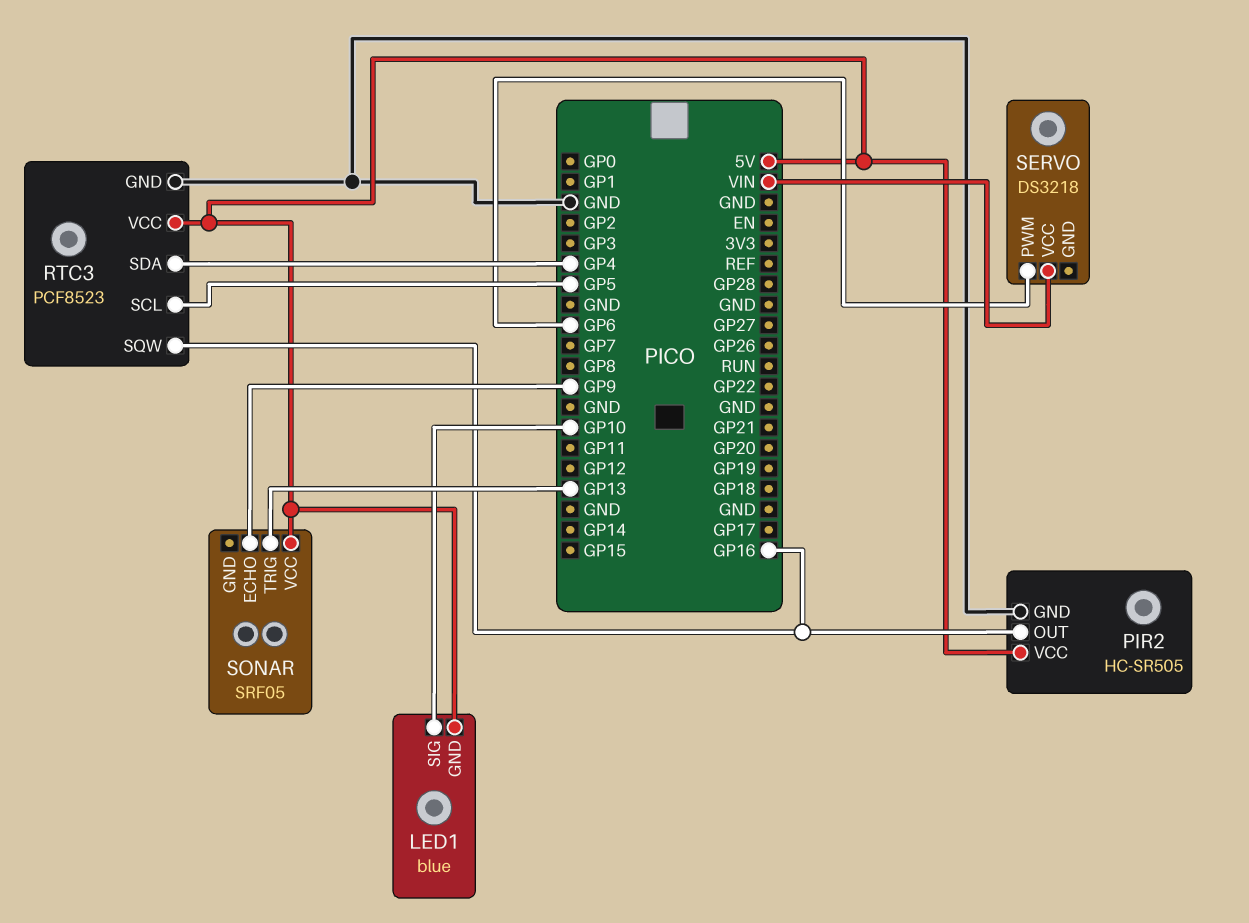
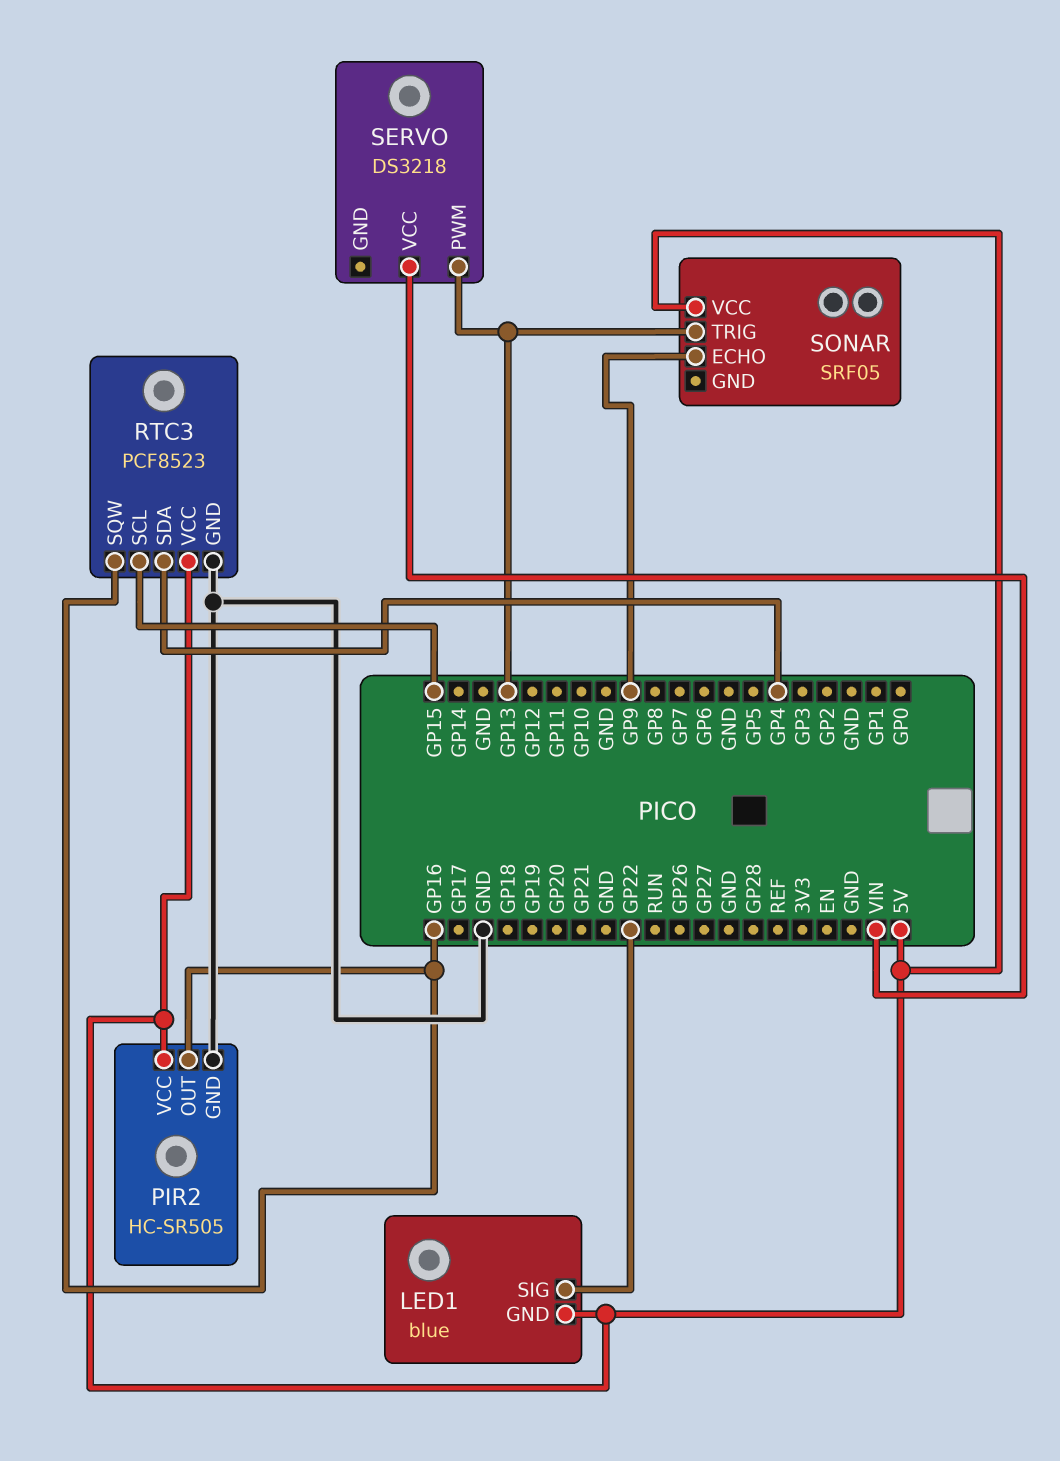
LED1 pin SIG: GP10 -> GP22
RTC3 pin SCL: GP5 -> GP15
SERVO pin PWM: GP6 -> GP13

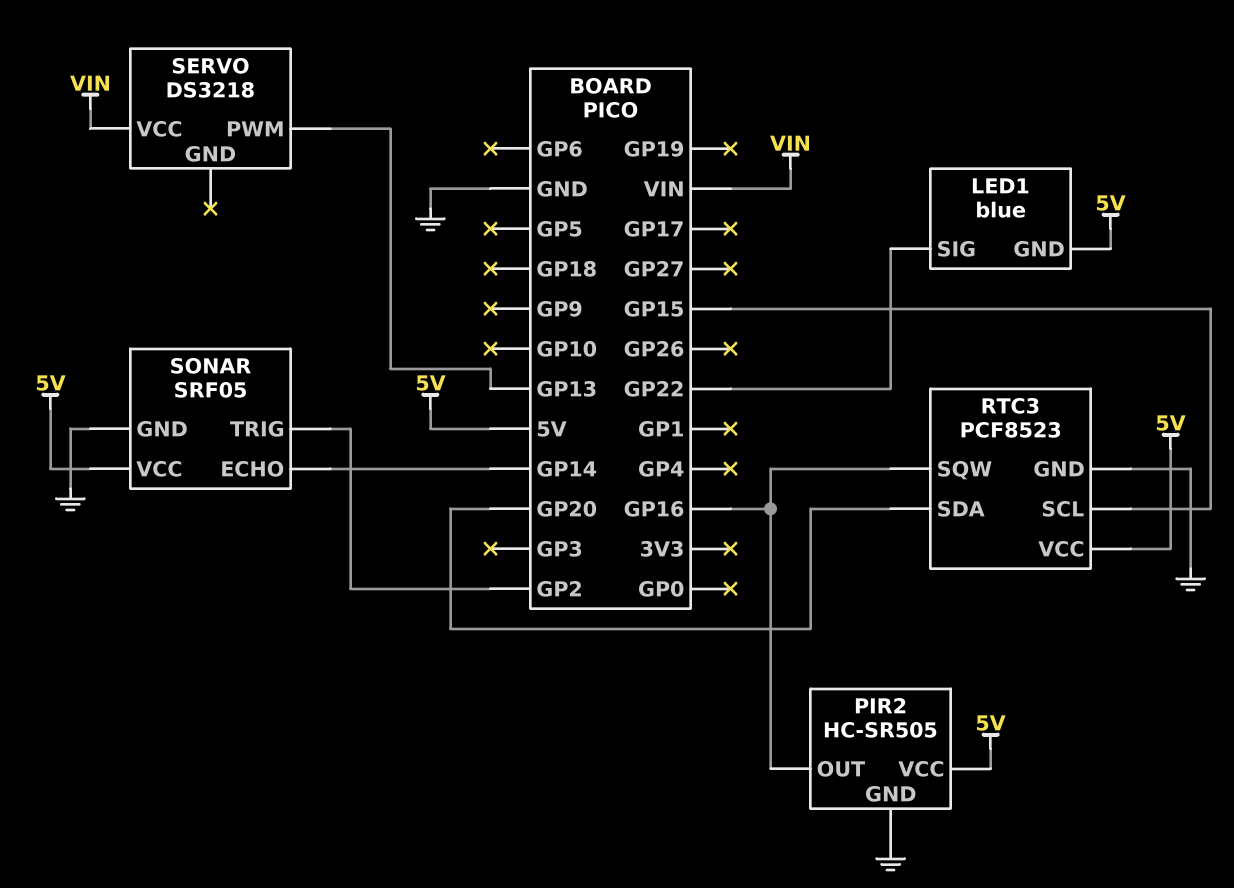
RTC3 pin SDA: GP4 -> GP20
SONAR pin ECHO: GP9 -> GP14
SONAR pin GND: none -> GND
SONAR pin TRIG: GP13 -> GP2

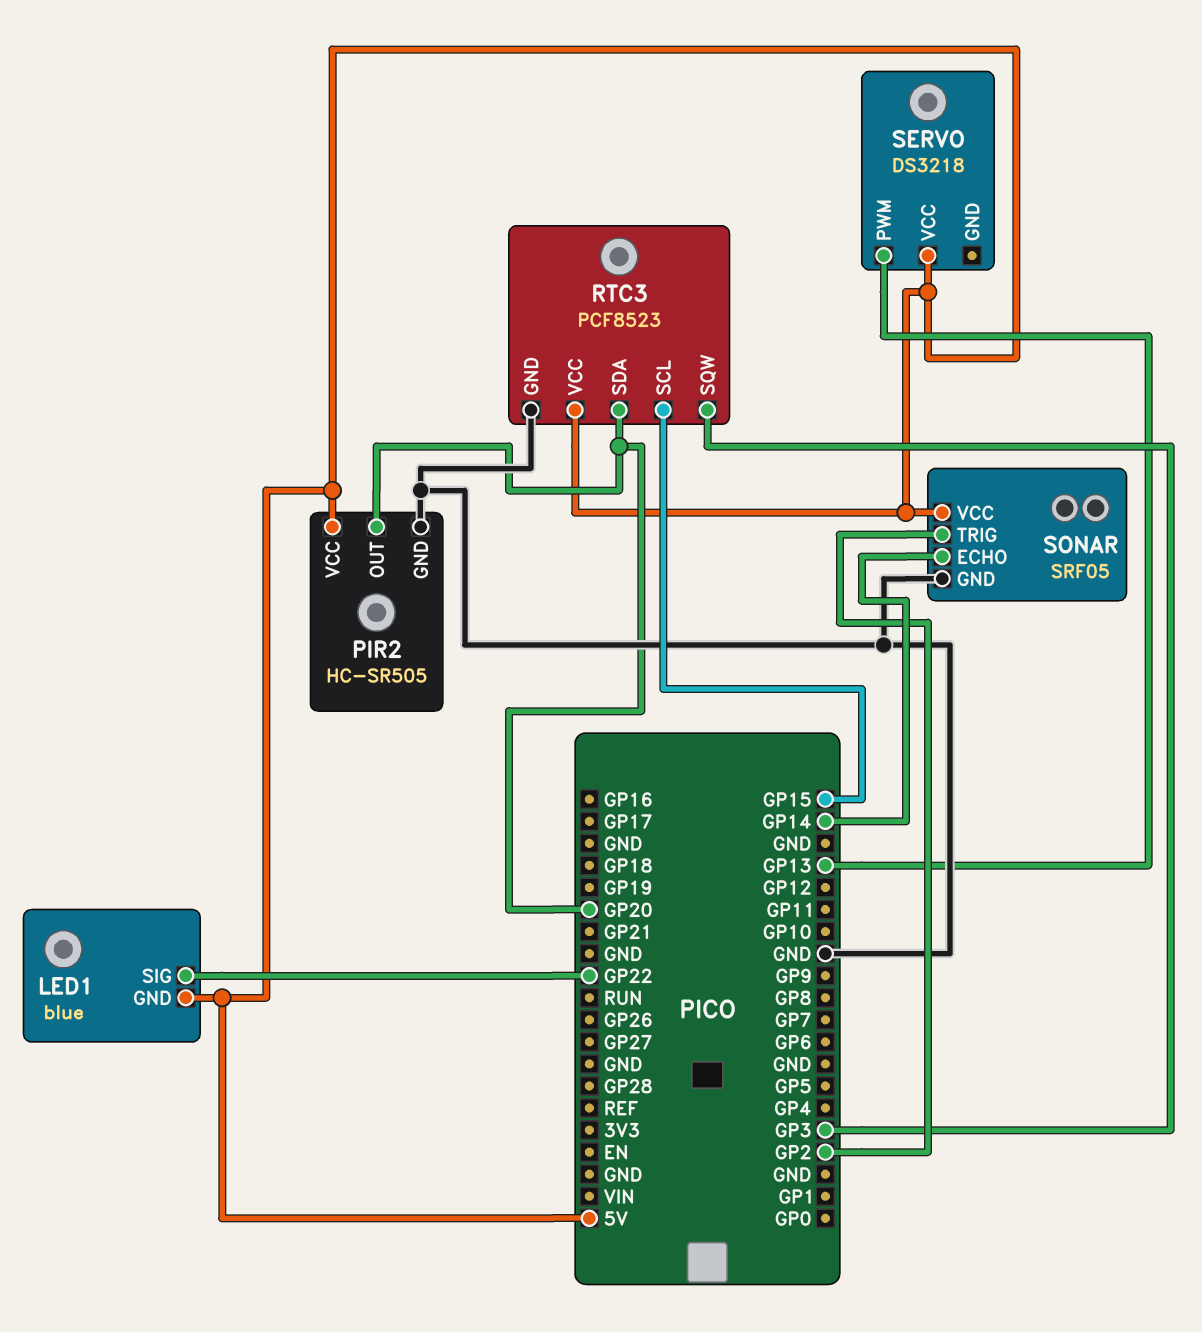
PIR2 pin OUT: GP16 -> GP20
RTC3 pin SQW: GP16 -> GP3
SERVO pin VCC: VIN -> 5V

____________

EXERCISE DESCRIPTION »
Quote, please, only the lines running from the one with "RTC3 pin SDA: GP4 -> GP20" down to the final line of the data above, keeping both ends and skipping the pictures.

RESULT FOR THIS EXERCISE »
RTC3 pin SDA: GP4 -> GP20
SONAR pin ECHO: GP9 -> GP14
SONAR pin GND: none -> GND
SONAR pin TRIG: GP13 -> GP2

PIR2 pin OUT: GP16 -> GP20
RTC3 pin SQW: GP16 -> GP3
SERVO pin VCC: VIN -> 5V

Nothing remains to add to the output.